EXERCISE DETAILS | Please copy all of the data that follows exactly, leaving any pictures out.

Source data |
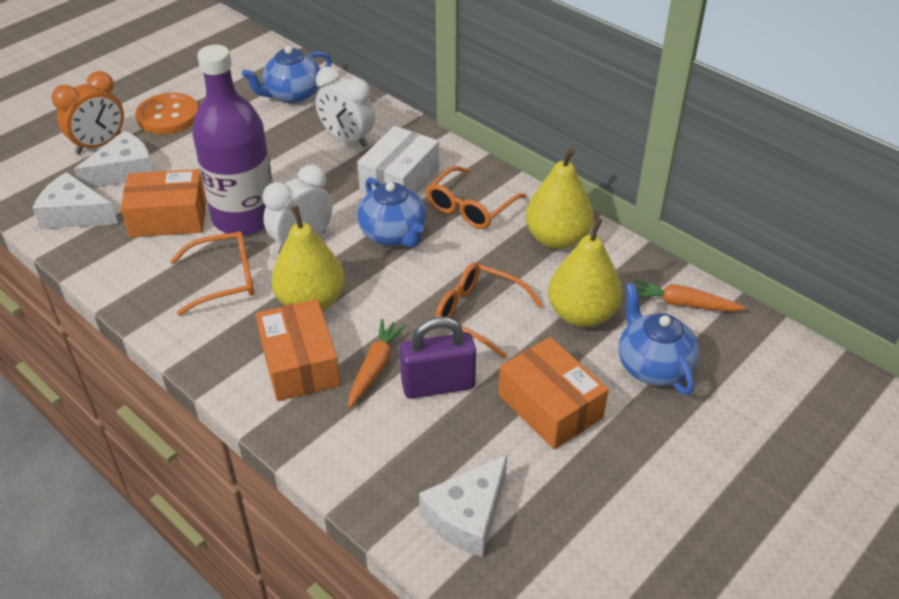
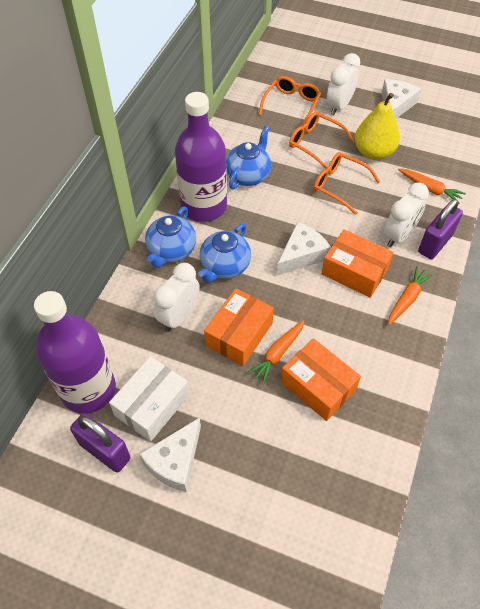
orange button: 1 -> 0
orange carrot: 2 -> 3
orange clock: 1 -> 0
purple bottle: 1 -> 2
purple padlock: 1 -> 2
white clock: 2 -> 3
yellow pear: 3 -> 1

EXERCISE SOLUTION |
orange button: 1 -> 0
orange carrot: 2 -> 3
orange clock: 1 -> 0
purple bottle: 1 -> 2
purple padlock: 1 -> 2
white clock: 2 -> 3
yellow pear: 3 -> 1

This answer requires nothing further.